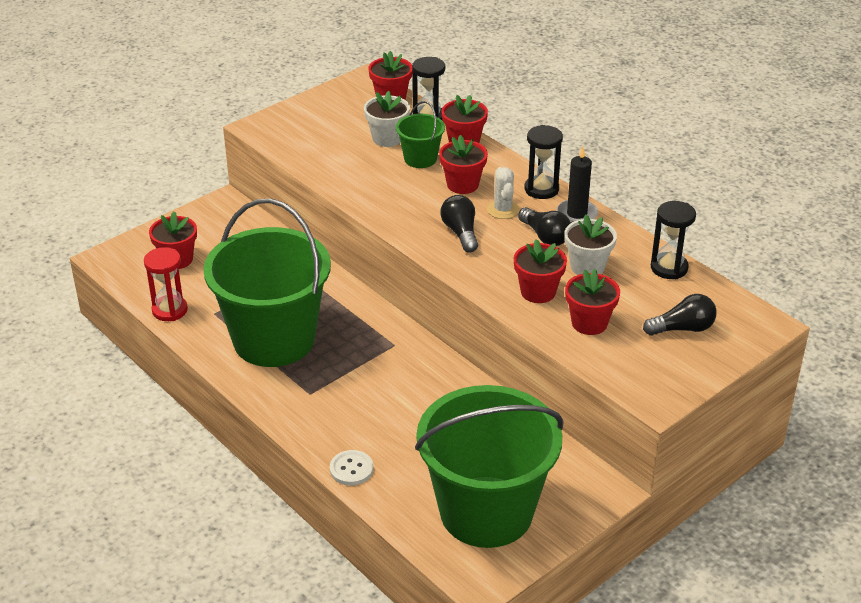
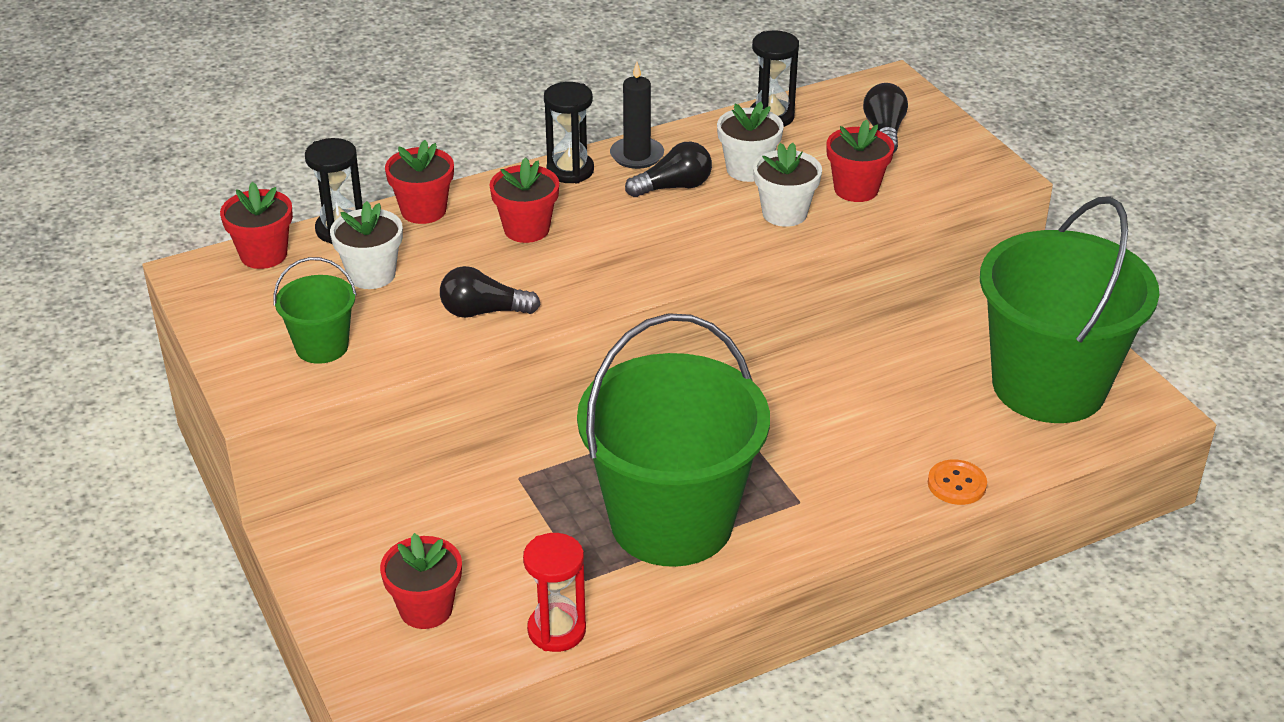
camera: 75 degrees left, 0 degrees up
white button [330,450,373,486] -> orange button [928,459,987,505]
green bucket [396,101,445,168] -> green bucket moved to [273,257,357,364]
black light bulb [440,195,478,252] -> black light bulb moved to [440,266,541,318]
white cactus [487,167,519,219] -> none
red flower pot [514,239,567,303] -> white flower pot [753,143,822,227]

_____

**What you need to do:** Skip every image and output the remaining records exactly.

**Final answer:**
camera: 75 degrees left, 0 degrees up
white button [330,450,373,486] -> orange button [928,459,987,505]
green bucket [396,101,445,168] -> green bucket moved to [273,257,357,364]
black light bulb [440,195,478,252] -> black light bulb moved to [440,266,541,318]
white cactus [487,167,519,219] -> none
red flower pot [514,239,567,303] -> white flower pot [753,143,822,227]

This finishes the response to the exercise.